Activity: Copy, exactly as written, the lines that begin at the one containing "(185, 162) = (450, 201): yellow" and end at the one containing "(829, 426) = (452, 383): turquoise". Skip any pictures in the data below.

[Object change listings]
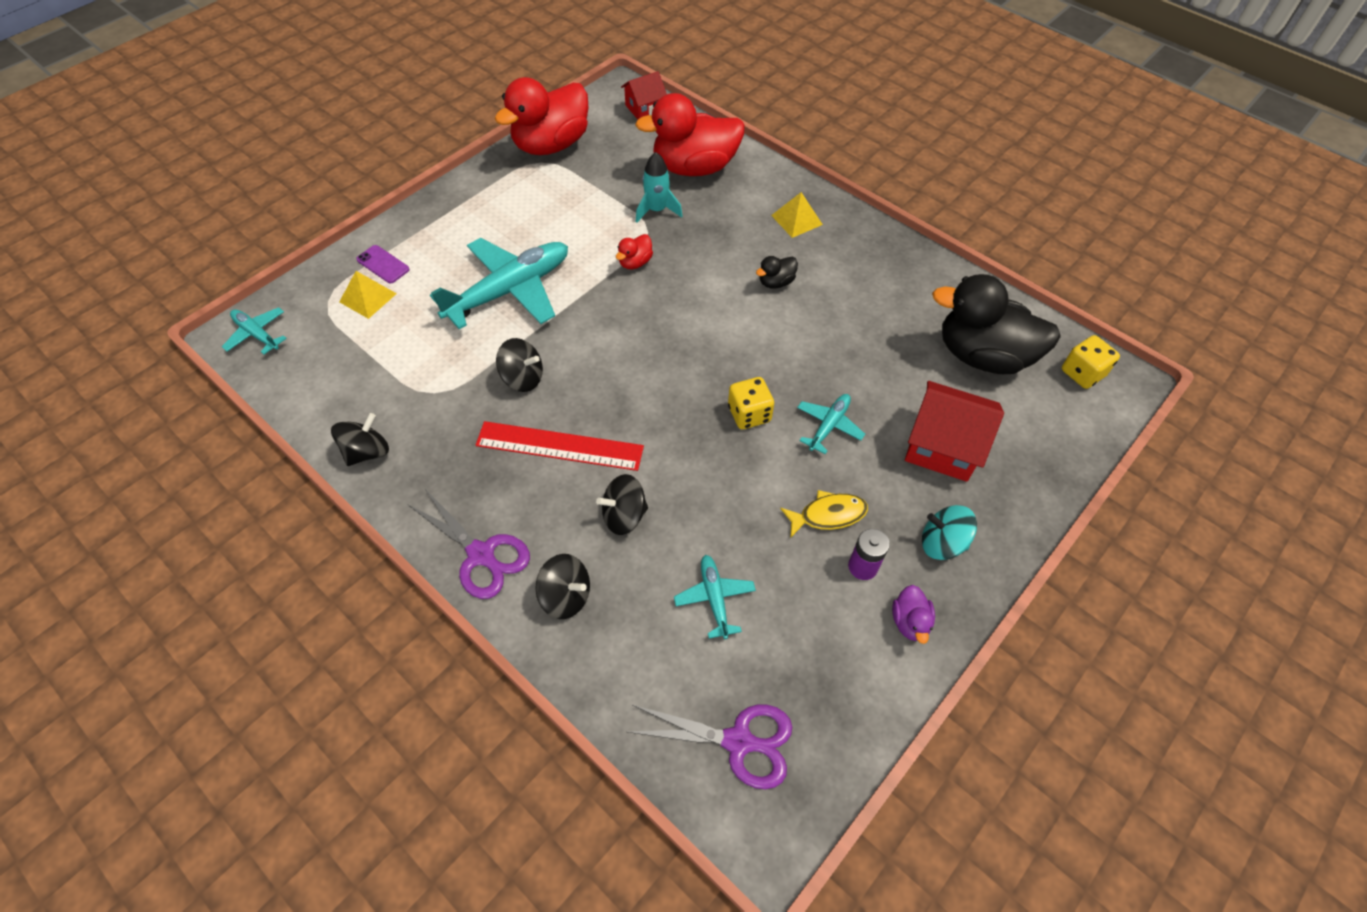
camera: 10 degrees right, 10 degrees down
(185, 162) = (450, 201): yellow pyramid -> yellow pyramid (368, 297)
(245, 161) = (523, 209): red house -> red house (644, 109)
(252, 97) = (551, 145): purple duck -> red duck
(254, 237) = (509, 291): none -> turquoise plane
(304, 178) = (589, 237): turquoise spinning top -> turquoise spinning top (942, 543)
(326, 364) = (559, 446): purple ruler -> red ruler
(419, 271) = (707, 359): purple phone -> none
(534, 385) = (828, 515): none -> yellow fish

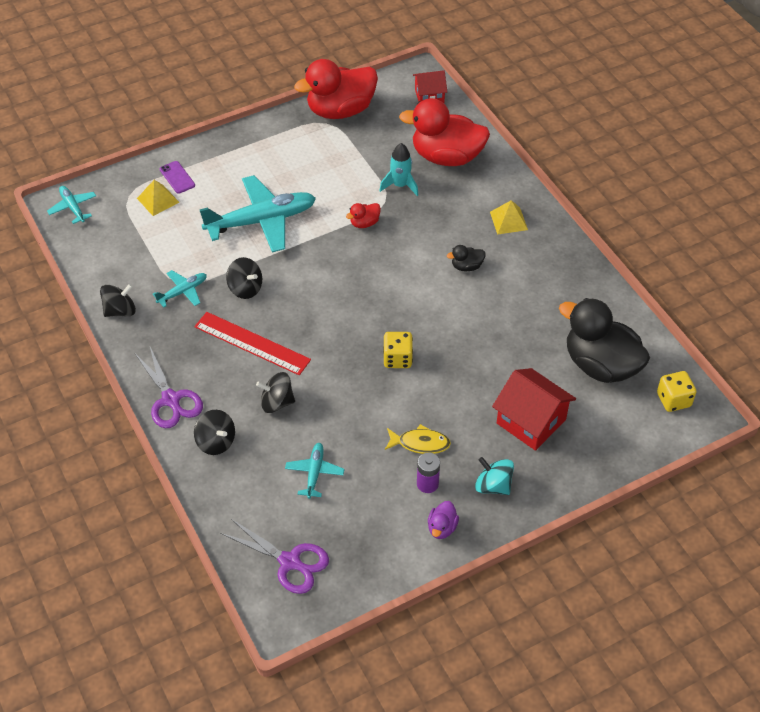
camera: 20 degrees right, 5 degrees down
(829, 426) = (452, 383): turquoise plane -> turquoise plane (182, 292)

* * *

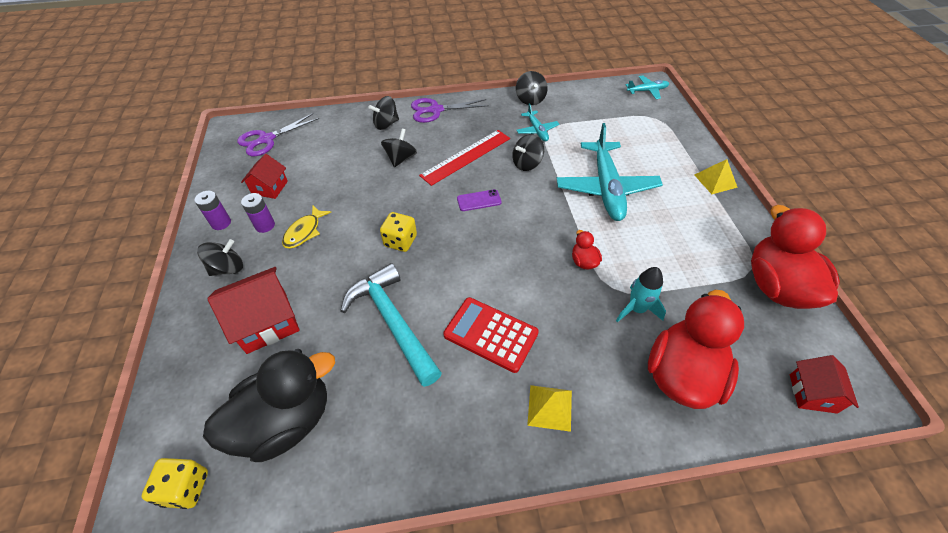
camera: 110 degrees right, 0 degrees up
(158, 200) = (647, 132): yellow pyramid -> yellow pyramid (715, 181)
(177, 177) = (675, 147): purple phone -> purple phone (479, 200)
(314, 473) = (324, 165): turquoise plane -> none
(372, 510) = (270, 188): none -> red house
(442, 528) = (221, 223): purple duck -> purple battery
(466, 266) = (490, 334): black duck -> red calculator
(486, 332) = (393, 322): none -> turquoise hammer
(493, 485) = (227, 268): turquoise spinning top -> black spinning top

Written answer:
(185, 162) = (450, 201): yellow pyramid -> yellow pyramid (368, 297)
(245, 161) = (523, 209): red house -> red house (644, 109)
(252, 97) = (551, 145): purple duck -> red duck
(254, 237) = (509, 291): none -> turquoise plane
(304, 178) = (589, 237): turquoise spinning top -> turquoise spinning top (942, 543)
(326, 364) = (559, 446): purple ruler -> red ruler
(419, 271) = (707, 359): purple phone -> none
(534, 385) = (828, 515): none -> yellow fish

camera: 20 degrees right, 5 degrees down
(829, 426) = (452, 383): turquoise plane -> turquoise plane (182, 292)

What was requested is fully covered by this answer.